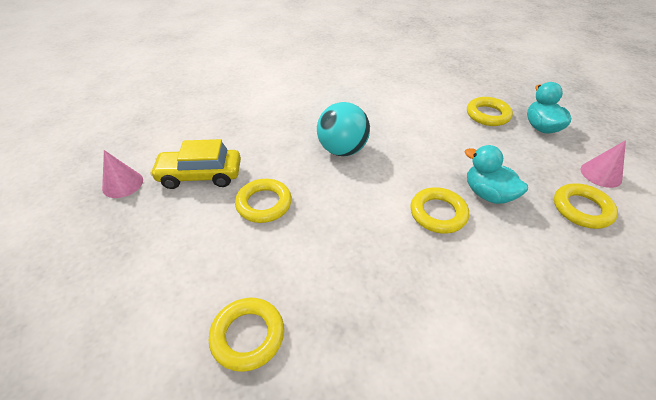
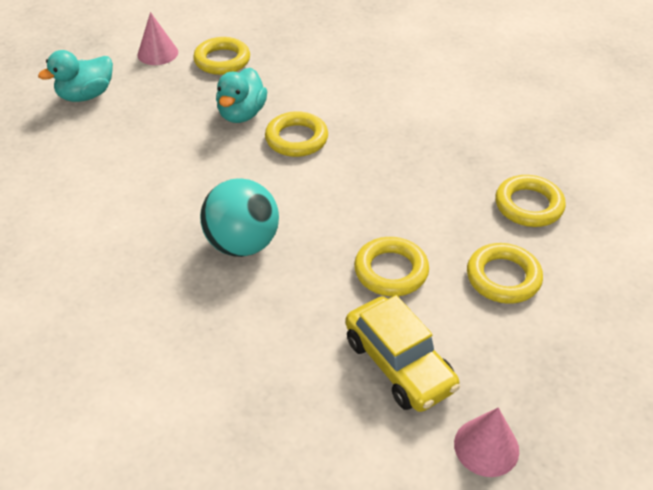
camera: 120 degrees left, 0 degrees up
(487, 115) = (78, 139): yellow ring -> yellow ring (503, 277)

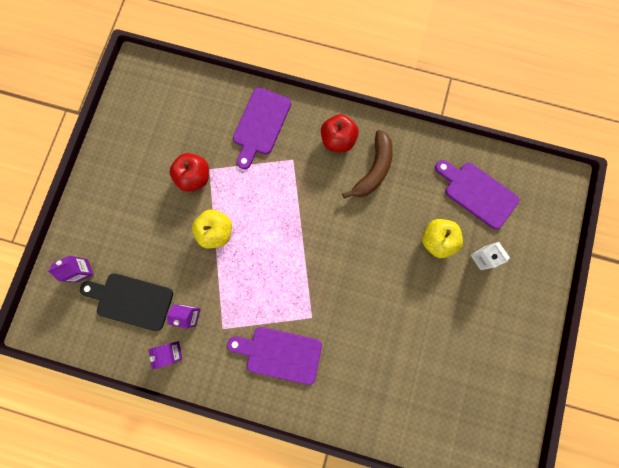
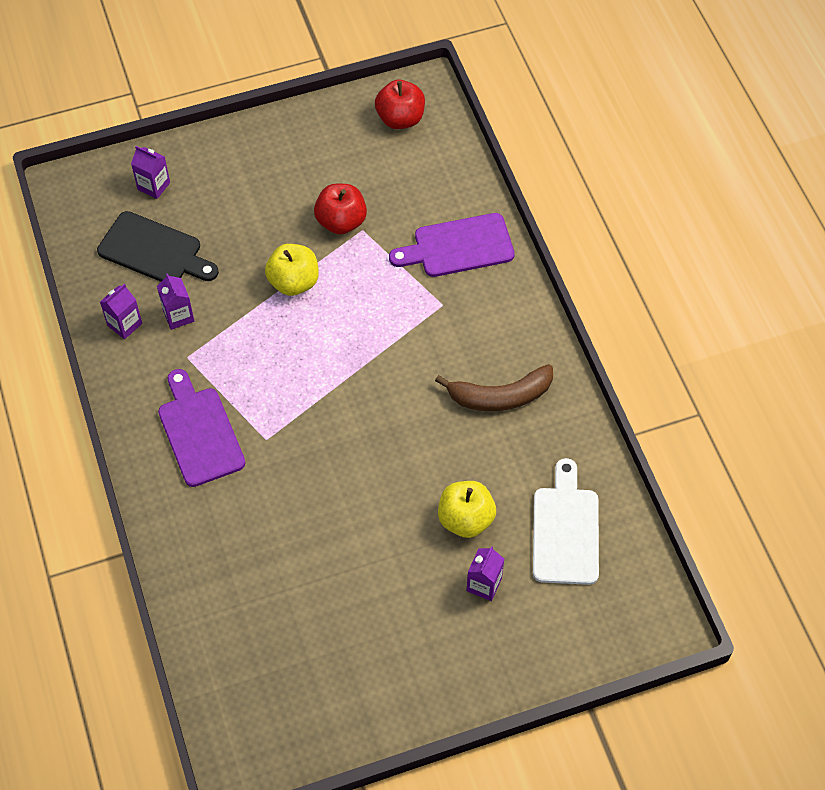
camera: 55 degrees right, 20 degrees down
(131, 300) = (154, 251): black cutting board -> black cutting board turned 135 degrees clockwise
(338, 140) = (506, 336): red apple -> red apple (400, 119)
(477, 193) = (565, 530): purple cutting board -> white cutting board
(482, 258) = (484, 584): white carton -> purple carton

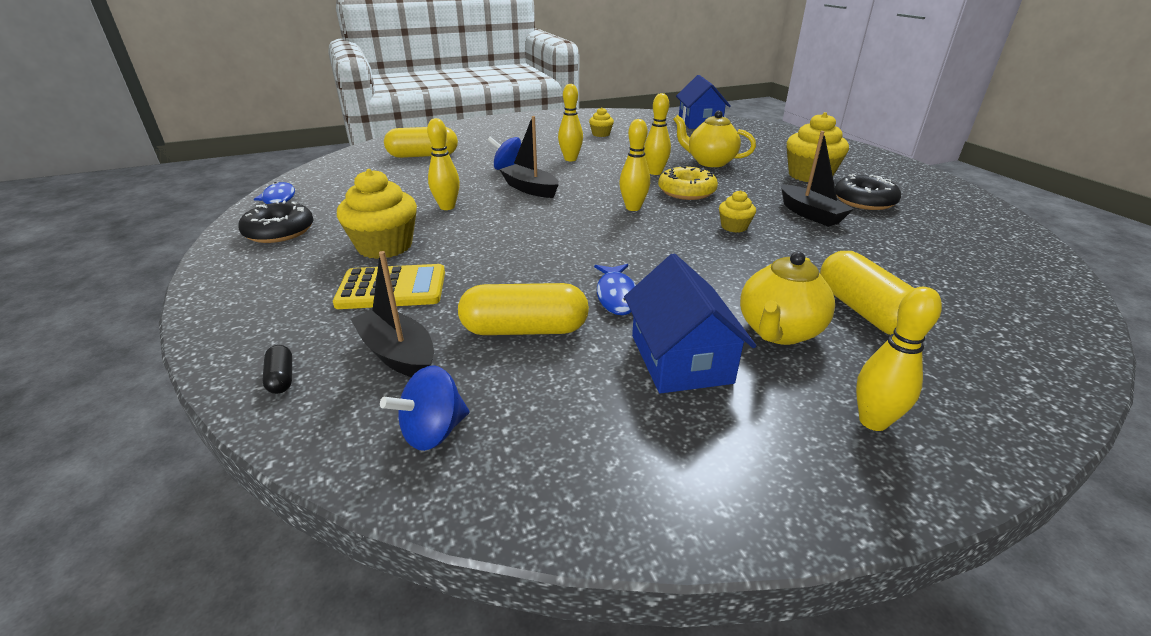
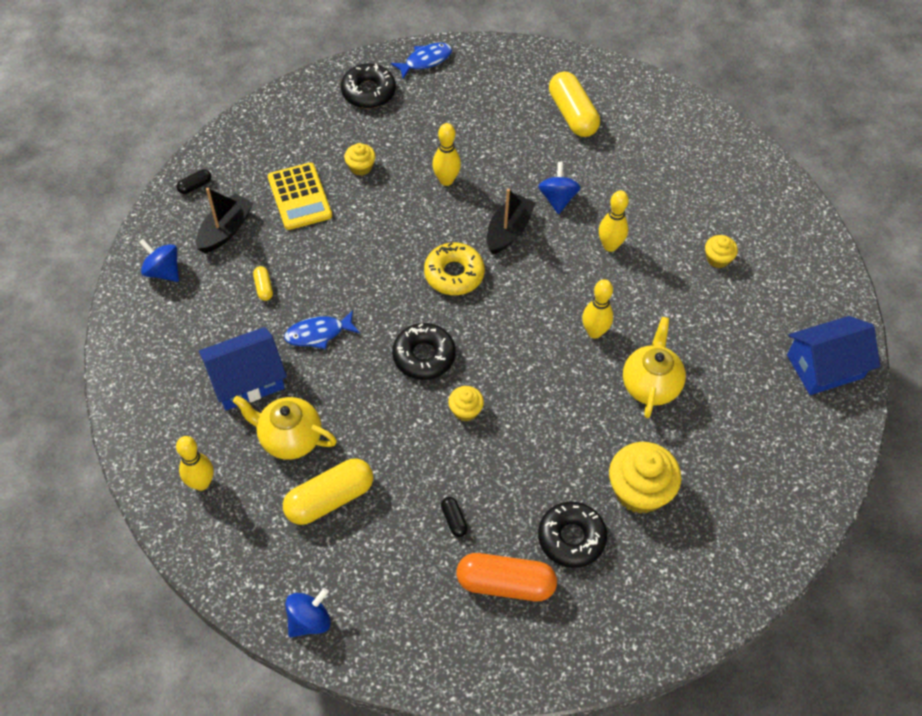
camera: 75 degrees right, 25 degrees up
(385, 246) = (360, 167): yellow cupcake -> yellow cupcake, size x0.52
(524, 329) = (263, 287): yellow capsule -> yellow capsule, size x0.45
(633, 208) = (487, 323): yellow bowling pin -> none
(665, 239) = (424, 356): none -> black donut
(686, 191) = (545, 366): yellow donut -> yellow donut (454, 274)
(810, 214) = (516, 479): black boat -> none
(865, 245) = (454, 520): none -> black capsule
(926, 230) = (505, 583): none -> orange capsule
(1049, 342) = (309, 620): none -> blue spinning top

• Work to be completed: Lines holding "capsule": copy each one from the records above.

• Answer:
(524, 329) = (263, 287): yellow capsule -> yellow capsule, size x0.45
(865, 245) = (454, 520): none -> black capsule
(926, 230) = (505, 583): none -> orange capsule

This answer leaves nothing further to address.